§ AVAILABLE RECORDS:
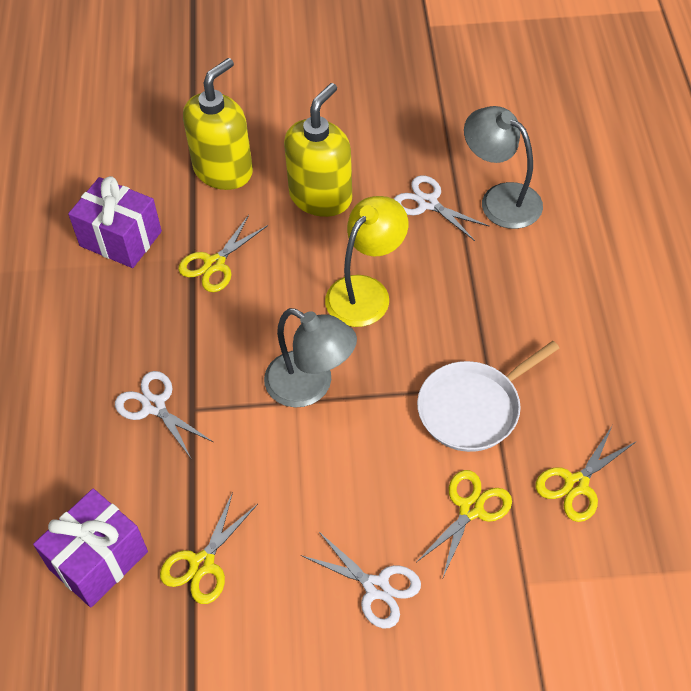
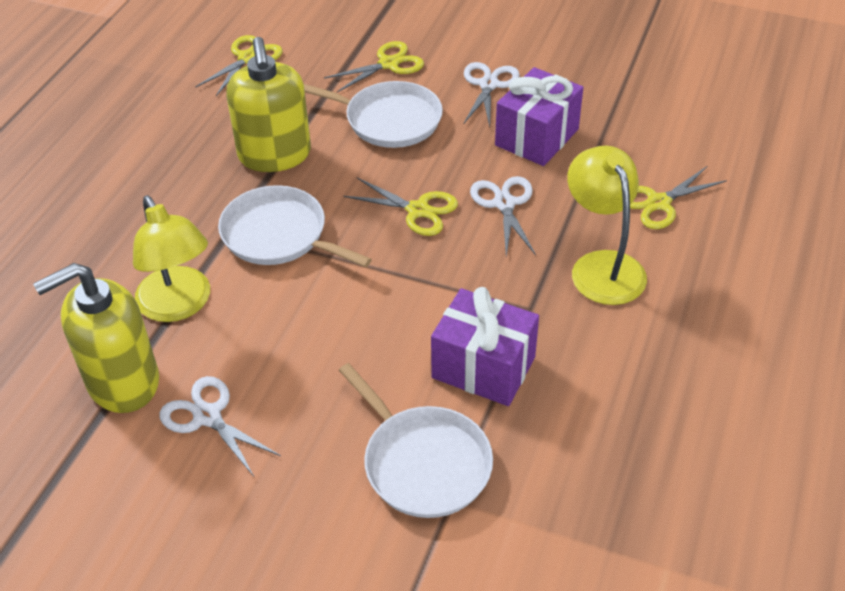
grey lamp: 2 -> 0
white pan: 1 -> 3
yellow lamp: 1 -> 2

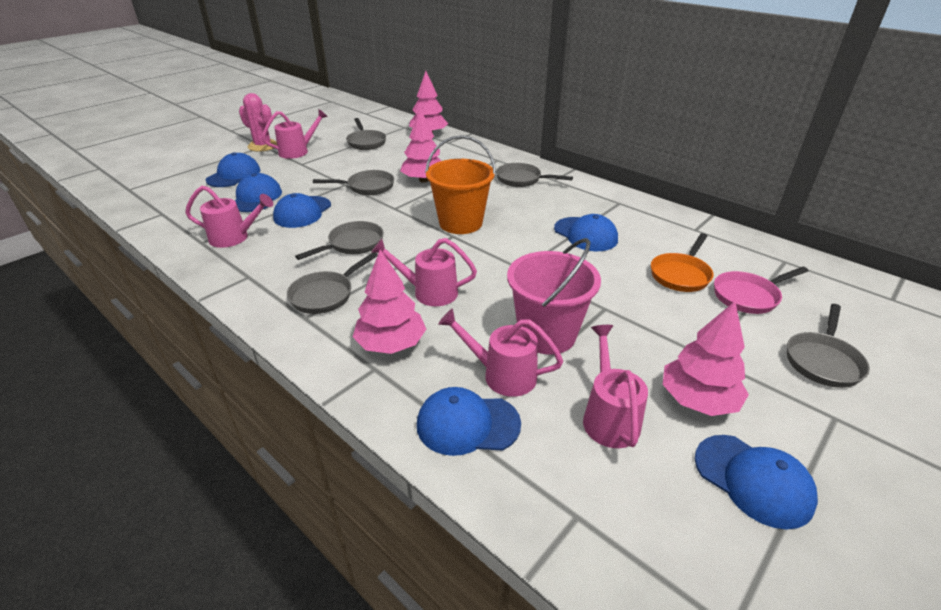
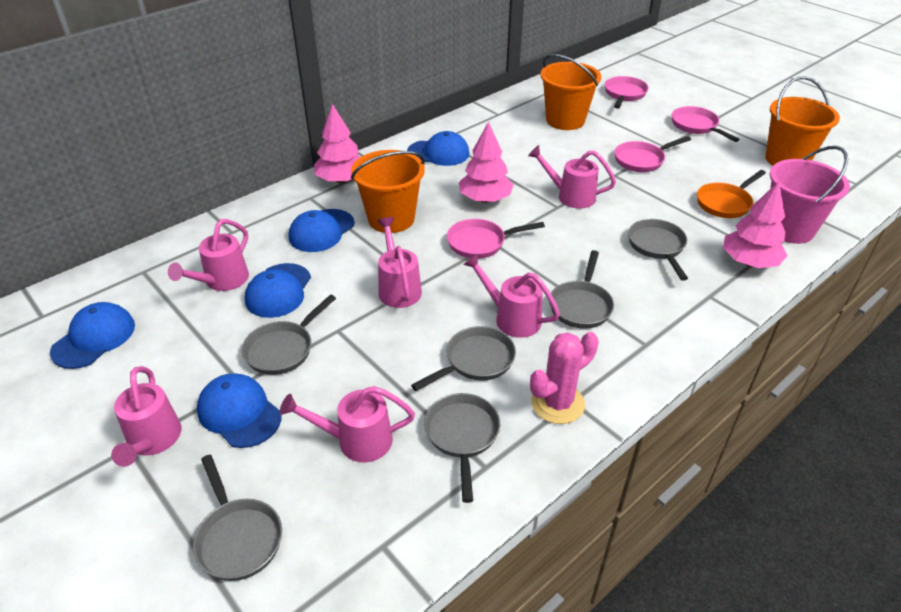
blue cap: 6 -> 5
orange bucket: 1 -> 3
pink pan: 1 -> 4
pink tree: 4 -> 3
pink watering can: 5 -> 6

§ INSTRUCTIONS FOR THE TASK:
All of the entries above are to be duplicated exactly, with every image left out.

§ SOLUTION:
grey lamp: 2 -> 0
white pan: 1 -> 3
yellow lamp: 1 -> 2

blue cap: 6 -> 5
orange bucket: 1 -> 3
pink pan: 1 -> 4
pink tree: 4 -> 3
pink watering can: 5 -> 6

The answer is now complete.